_About this task:_ Out of the listing below, copy every line that carries the string "tile".

_Material supplied:_
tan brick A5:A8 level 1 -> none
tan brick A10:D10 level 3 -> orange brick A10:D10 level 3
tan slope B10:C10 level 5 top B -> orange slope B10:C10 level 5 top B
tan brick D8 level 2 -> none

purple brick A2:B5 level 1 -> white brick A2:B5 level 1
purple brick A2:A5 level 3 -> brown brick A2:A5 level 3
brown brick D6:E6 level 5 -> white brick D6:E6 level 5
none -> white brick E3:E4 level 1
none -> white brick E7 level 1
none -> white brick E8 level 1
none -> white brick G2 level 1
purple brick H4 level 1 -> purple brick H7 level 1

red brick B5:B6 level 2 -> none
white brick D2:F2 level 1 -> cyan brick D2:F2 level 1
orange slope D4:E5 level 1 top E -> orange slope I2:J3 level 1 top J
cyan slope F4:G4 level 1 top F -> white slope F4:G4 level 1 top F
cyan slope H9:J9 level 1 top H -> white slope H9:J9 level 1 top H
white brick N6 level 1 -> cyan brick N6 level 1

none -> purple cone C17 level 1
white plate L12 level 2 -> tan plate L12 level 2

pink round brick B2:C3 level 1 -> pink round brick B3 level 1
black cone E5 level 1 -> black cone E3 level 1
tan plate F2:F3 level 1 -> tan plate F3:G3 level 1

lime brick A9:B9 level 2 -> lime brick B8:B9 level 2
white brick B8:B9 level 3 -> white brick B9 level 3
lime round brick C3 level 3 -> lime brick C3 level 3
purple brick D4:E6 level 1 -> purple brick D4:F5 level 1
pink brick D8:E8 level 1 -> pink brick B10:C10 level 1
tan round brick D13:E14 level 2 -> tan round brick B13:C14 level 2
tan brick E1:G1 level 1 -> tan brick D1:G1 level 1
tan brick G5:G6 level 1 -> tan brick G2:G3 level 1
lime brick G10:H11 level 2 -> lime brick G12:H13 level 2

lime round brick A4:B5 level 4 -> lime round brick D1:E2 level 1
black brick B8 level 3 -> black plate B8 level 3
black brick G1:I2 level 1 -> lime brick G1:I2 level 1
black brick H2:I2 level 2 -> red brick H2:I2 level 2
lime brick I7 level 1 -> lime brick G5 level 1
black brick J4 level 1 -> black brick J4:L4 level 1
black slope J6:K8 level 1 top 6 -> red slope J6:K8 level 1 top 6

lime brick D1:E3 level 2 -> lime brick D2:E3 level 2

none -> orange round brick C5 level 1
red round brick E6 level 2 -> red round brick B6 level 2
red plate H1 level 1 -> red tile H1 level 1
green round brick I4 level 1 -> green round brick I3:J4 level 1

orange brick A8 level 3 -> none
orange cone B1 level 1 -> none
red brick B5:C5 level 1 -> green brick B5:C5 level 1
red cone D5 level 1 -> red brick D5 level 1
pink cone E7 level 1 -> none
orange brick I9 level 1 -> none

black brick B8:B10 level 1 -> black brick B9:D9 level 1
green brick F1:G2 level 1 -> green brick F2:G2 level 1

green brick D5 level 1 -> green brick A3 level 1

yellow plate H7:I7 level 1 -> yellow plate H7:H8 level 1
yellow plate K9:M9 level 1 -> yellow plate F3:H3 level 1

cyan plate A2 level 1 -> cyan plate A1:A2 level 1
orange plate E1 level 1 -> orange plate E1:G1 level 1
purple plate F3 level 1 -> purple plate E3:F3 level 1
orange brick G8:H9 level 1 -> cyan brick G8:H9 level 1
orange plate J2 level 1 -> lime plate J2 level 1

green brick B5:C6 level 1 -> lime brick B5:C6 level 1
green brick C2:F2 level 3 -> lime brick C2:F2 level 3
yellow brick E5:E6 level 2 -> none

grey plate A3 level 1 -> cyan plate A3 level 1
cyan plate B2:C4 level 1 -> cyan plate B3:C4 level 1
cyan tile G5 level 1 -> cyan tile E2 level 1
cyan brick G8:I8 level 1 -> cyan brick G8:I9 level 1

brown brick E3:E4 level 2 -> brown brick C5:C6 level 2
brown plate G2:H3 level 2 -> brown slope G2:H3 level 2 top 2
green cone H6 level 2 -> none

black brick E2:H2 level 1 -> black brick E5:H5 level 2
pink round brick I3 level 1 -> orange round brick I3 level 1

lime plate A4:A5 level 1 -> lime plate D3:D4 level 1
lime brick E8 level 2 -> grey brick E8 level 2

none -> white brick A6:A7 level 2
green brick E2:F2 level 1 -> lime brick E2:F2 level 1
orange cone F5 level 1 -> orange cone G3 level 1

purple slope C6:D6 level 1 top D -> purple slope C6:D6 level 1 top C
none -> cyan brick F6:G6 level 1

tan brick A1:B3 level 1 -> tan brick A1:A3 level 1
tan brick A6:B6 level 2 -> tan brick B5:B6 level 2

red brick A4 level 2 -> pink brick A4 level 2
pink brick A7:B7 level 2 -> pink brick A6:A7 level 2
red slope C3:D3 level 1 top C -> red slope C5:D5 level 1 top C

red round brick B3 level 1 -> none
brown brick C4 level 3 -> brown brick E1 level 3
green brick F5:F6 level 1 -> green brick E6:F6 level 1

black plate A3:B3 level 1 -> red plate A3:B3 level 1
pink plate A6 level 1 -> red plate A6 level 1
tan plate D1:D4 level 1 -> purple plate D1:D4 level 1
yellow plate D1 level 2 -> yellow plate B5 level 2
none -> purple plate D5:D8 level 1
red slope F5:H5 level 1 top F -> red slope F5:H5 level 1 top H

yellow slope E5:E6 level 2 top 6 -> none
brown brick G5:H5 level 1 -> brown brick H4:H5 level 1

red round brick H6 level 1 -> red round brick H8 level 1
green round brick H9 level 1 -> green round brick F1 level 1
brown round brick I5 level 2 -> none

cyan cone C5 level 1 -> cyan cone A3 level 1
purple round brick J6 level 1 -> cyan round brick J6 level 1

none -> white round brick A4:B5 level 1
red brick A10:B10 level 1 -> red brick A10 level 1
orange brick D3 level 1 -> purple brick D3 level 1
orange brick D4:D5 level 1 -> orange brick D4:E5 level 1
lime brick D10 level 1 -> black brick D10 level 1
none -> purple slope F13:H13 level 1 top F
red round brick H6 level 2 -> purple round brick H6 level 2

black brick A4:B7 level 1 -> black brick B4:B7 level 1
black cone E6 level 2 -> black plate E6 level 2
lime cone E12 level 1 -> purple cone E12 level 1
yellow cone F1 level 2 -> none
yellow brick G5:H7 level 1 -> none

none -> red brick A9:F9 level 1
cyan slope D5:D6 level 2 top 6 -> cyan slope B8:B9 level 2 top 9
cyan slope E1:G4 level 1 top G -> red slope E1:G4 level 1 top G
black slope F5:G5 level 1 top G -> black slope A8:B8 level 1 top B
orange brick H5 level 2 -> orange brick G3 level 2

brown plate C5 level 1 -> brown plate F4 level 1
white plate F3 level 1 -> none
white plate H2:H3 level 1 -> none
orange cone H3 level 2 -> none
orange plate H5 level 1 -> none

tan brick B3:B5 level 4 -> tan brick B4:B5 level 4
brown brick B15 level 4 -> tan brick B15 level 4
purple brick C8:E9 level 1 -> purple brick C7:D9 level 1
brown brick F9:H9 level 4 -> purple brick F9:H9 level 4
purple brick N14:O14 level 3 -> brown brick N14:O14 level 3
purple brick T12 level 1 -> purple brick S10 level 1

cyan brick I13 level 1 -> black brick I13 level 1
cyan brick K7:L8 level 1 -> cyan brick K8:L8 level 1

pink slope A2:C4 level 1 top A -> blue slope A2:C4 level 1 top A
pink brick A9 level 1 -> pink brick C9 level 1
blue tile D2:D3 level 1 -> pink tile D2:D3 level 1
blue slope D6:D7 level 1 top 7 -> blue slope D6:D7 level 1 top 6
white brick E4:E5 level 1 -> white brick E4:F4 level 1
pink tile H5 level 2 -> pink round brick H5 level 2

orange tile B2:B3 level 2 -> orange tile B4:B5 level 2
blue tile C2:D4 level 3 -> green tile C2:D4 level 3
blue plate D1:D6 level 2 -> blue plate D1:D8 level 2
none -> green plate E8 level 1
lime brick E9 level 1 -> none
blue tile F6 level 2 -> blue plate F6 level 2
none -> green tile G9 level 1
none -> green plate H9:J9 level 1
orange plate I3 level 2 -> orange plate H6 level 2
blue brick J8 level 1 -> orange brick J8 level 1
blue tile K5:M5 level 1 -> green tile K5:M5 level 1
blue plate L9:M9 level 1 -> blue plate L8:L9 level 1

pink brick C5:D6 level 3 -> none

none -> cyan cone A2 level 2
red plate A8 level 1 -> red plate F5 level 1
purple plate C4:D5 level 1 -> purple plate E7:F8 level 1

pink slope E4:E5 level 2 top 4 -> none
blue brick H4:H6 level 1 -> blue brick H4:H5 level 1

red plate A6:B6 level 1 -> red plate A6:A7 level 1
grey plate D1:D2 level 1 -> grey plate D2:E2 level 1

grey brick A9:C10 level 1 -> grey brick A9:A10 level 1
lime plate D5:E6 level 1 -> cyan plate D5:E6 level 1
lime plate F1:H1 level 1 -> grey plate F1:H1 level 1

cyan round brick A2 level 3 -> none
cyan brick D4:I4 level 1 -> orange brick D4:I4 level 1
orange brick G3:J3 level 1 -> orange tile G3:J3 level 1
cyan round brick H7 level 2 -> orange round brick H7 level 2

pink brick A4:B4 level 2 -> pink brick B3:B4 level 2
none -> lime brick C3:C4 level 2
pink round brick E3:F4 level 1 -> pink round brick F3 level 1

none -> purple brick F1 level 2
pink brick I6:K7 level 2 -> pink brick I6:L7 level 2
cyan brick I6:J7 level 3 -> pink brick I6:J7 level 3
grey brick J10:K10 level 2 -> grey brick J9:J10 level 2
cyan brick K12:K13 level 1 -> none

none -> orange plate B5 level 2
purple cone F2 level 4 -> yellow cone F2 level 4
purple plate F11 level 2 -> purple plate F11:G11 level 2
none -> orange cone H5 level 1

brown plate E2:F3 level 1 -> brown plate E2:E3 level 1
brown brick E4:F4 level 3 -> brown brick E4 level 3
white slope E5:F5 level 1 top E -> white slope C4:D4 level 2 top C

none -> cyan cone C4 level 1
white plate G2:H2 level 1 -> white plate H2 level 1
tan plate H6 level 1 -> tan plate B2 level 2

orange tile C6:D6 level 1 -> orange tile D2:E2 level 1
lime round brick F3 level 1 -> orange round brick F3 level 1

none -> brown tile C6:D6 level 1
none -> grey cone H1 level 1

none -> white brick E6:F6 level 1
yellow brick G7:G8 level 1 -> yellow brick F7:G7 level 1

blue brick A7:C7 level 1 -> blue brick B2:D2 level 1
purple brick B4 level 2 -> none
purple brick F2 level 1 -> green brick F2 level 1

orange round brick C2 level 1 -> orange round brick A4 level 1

_Solution to the exercise:_
red plate H1 level 1 -> red tile H1 level 1
cyan tile G5 level 1 -> cyan tile E2 level 1
blue tile D2:D3 level 1 -> pink tile D2:D3 level 1
pink tile H5 level 2 -> pink round brick H5 level 2
orange tile B2:B3 level 2 -> orange tile B4:B5 level 2
blue tile C2:D4 level 3 -> green tile C2:D4 level 3
blue tile F6 level 2 -> blue plate F6 level 2
none -> green tile G9 level 1
blue tile K5:M5 level 1 -> green tile K5:M5 level 1
orange brick G3:J3 level 1 -> orange tile G3:J3 level 1
orange tile C6:D6 level 1 -> orange tile D2:E2 level 1
none -> brown tile C6:D6 level 1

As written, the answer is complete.